[Items from a dataset]

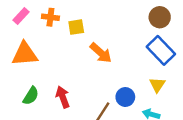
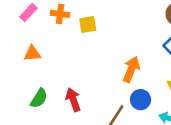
orange arrow: (101, 53) -> (131, 69), moved, turned -110
orange triangle: (25, 54) -> (32, 53), size x0.6

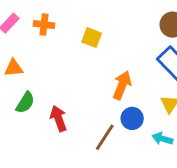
yellow square: (88, 24) -> (92, 38), moved, turned 30
green semicircle: (39, 98) -> (25, 103), moved

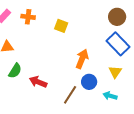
red arrow: (58, 118) -> (38, 82), turned -48

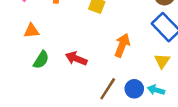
red arrow: (38, 82) -> (76, 59), moved
blue circle: (89, 82) -> (134, 89), moved

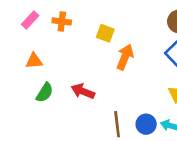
orange arrow: (122, 45) -> (125, 57), moved
brown line: (108, 89) -> (117, 124), turned -40

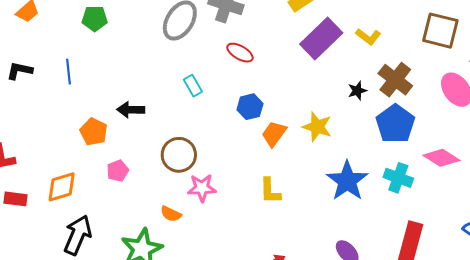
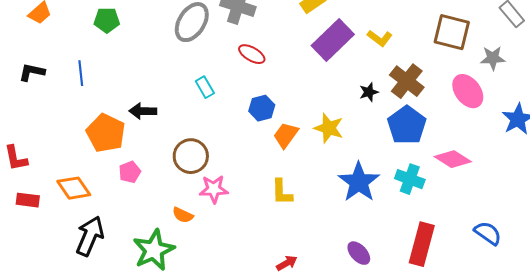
orange pentagon: (94, 132) -> (106, 133), size x1.4
orange diamond: (62, 187) -> (74, 188), turned 72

» **Description of the task**:
Copy out every entry above, character for character, excluding pictures.

» **Solution to this exercise**:
orange arrow: (101, 53) -> (131, 69), moved, turned -110
orange triangle: (25, 54) -> (32, 53), size x0.6

yellow square: (88, 24) -> (92, 38), moved, turned 30
green semicircle: (39, 98) -> (25, 103), moved

red arrow: (58, 118) -> (38, 82), turned -48

red arrow: (38, 82) -> (76, 59), moved
blue circle: (89, 82) -> (134, 89), moved

orange arrow: (122, 45) -> (125, 57), moved
brown line: (108, 89) -> (117, 124), turned -40

orange pentagon: (94, 132) -> (106, 133), size x1.4
orange diamond: (62, 187) -> (74, 188), turned 72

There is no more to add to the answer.